__What is needed__
Span requested from the data below: the line with "C103: 100nF (GND, XI) -> 100nF (+3V3, GND)" through the line with "U101: MSP430G2211 -> MSP430F2013", both included. Give only these lines again, exactly, and leave every picture out.

__Input data__
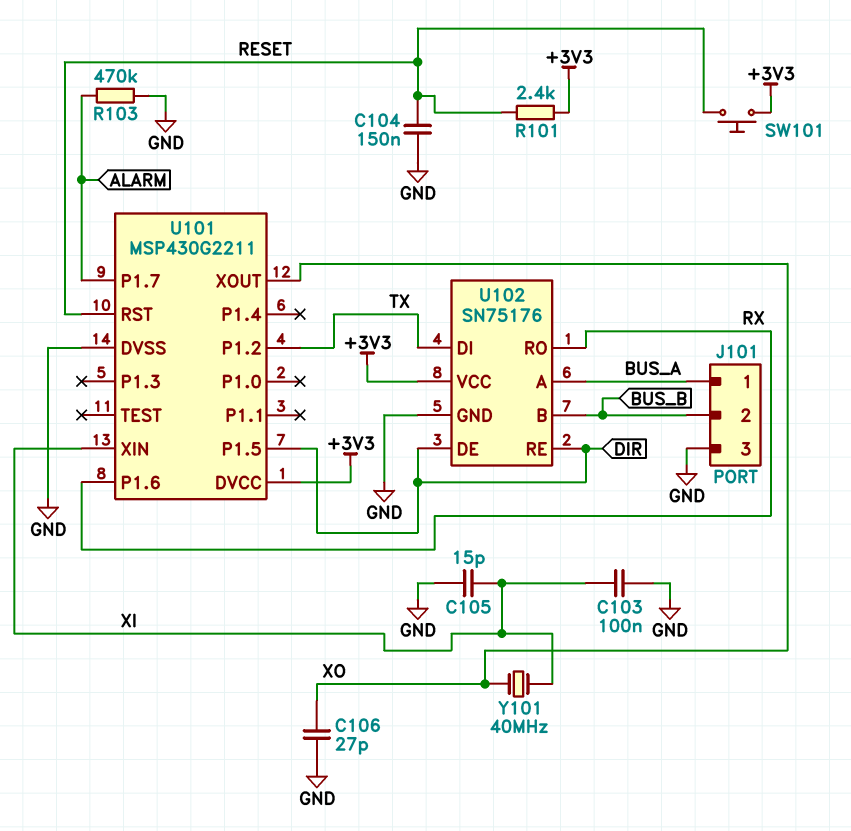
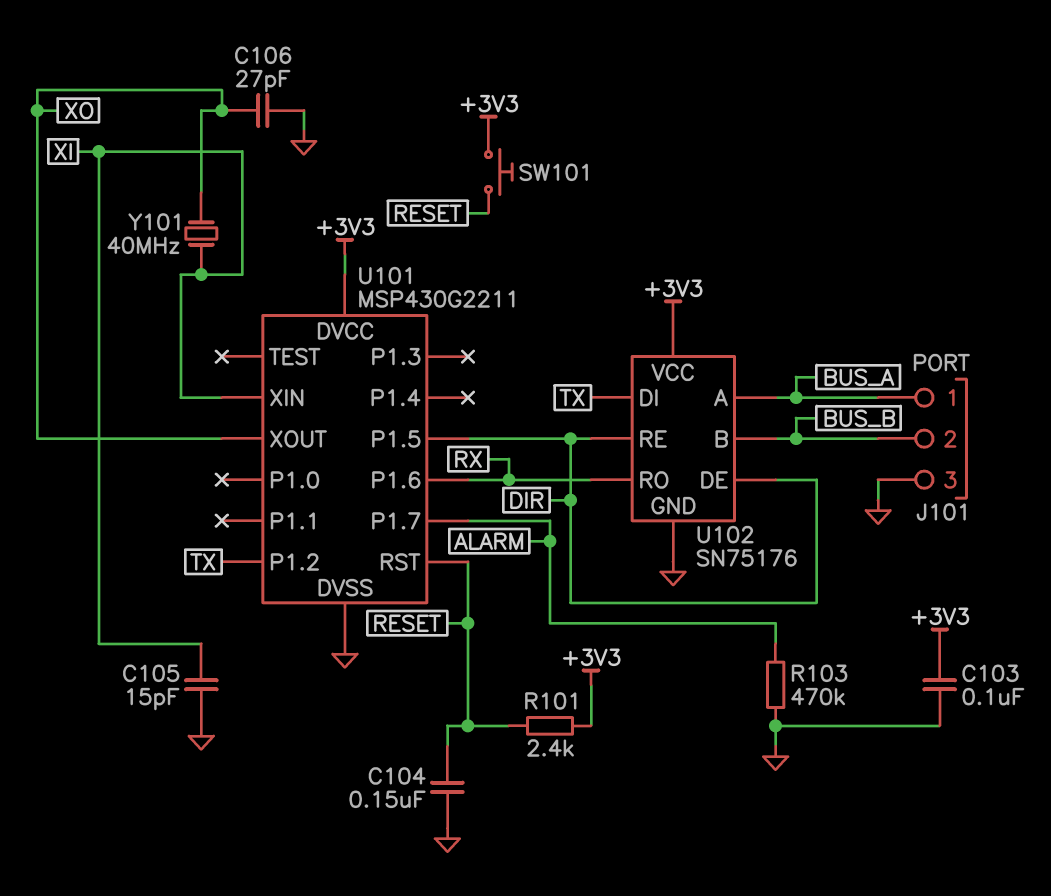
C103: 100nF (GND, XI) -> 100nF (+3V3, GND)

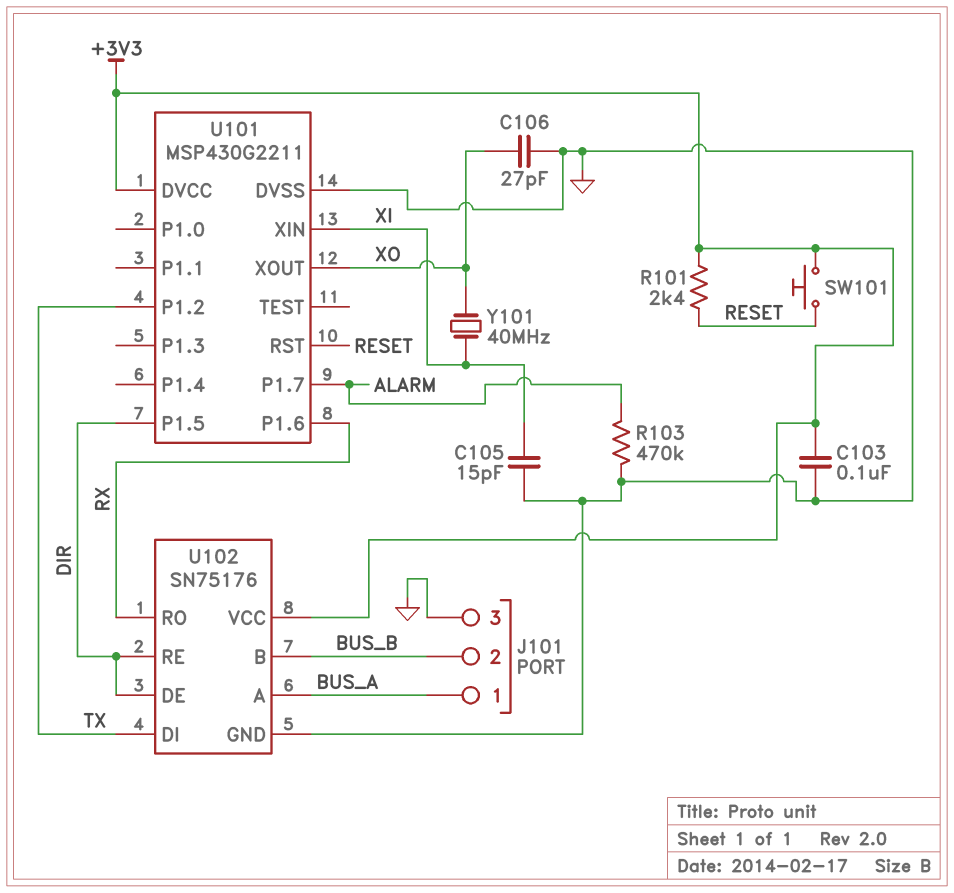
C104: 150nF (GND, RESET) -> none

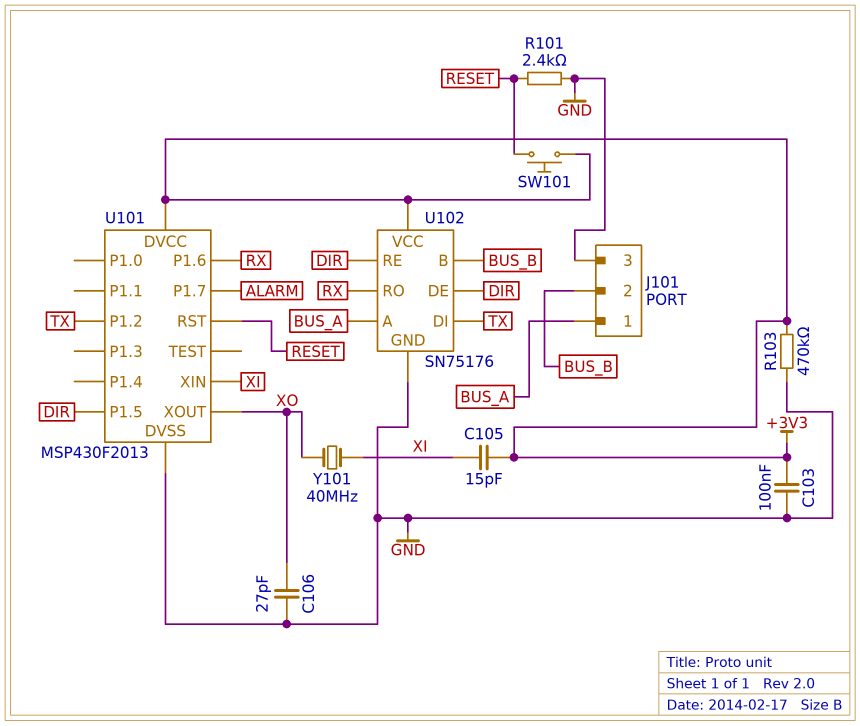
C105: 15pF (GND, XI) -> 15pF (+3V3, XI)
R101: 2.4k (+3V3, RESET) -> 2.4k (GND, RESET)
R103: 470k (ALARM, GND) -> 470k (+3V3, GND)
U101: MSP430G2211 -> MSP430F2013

==

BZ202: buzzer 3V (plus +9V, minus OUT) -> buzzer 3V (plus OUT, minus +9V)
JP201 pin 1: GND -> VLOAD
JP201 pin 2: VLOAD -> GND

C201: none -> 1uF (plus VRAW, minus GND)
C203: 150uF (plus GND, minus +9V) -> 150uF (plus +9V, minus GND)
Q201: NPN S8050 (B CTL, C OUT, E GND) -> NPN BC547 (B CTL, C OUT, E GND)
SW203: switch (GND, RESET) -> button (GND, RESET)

__Completed exercise__
C103: 100nF (GND, XI) -> 100nF (+3V3, GND)

C104: 150nF (GND, RESET) -> none

C105: 15pF (GND, XI) -> 15pF (+3V3, XI)
R101: 2.4k (+3V3, RESET) -> 2.4k (GND, RESET)
R103: 470k (ALARM, GND) -> 470k (+3V3, GND)
U101: MSP430G2211 -> MSP430F2013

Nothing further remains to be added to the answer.